### The task
Within the entries below, count the lines that hold the string "none" and give only that number.

Change detection data

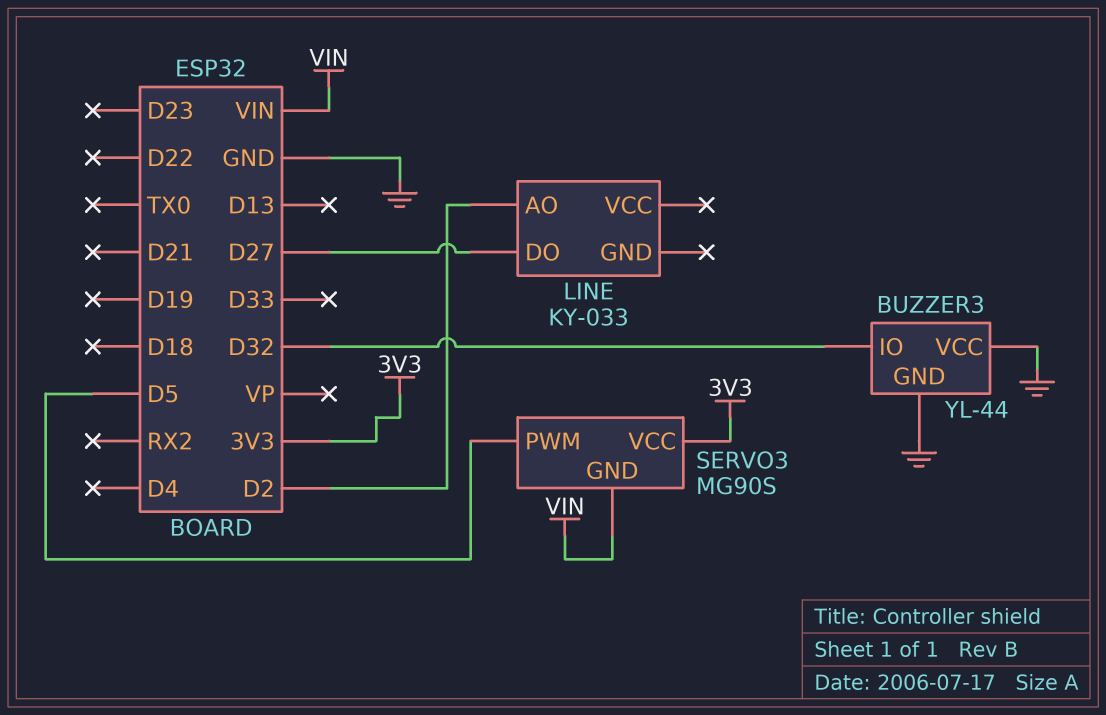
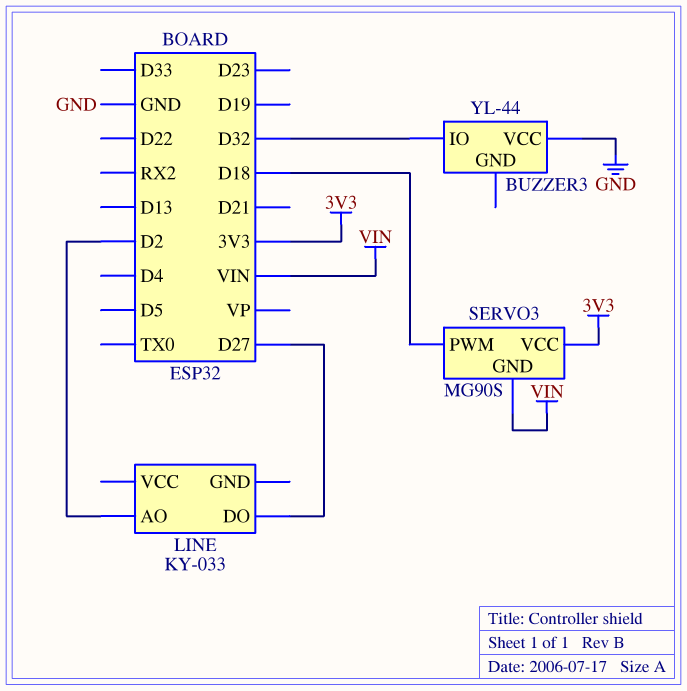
BUZZER3 pin GND: GND -> none
SERVO3 pin PWM: D5 -> D18

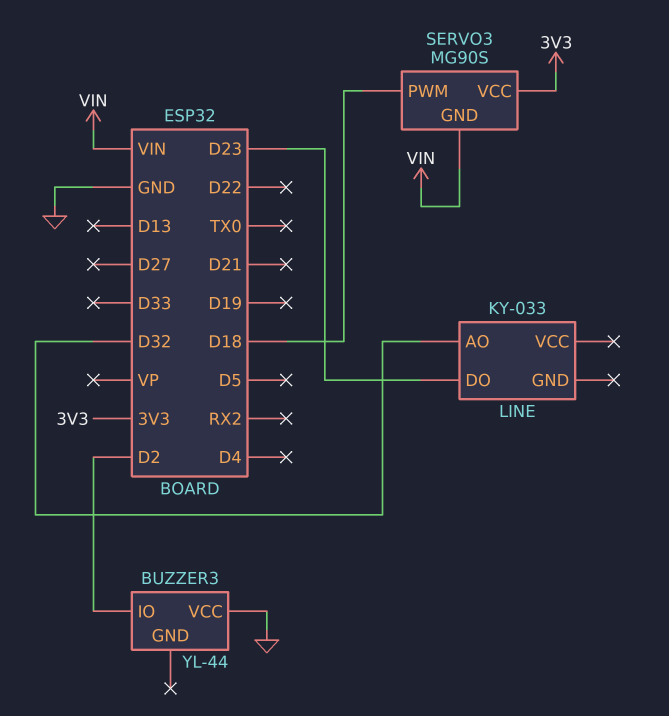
BUZZER3 pin IO: D32 -> D2
LINE pin AO: D2 -> D32
LINE pin DO: D27 -> D23

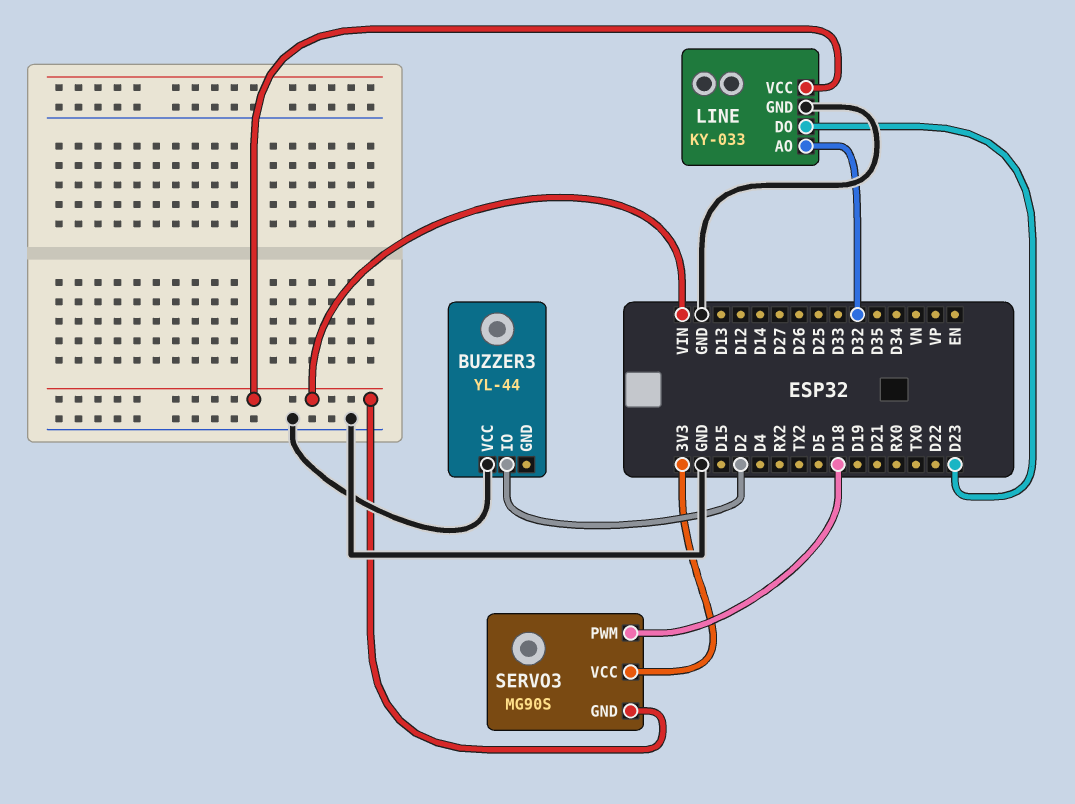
LINE pin GND: none -> GND
LINE pin VCC: none -> VIN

### Completed exercise
3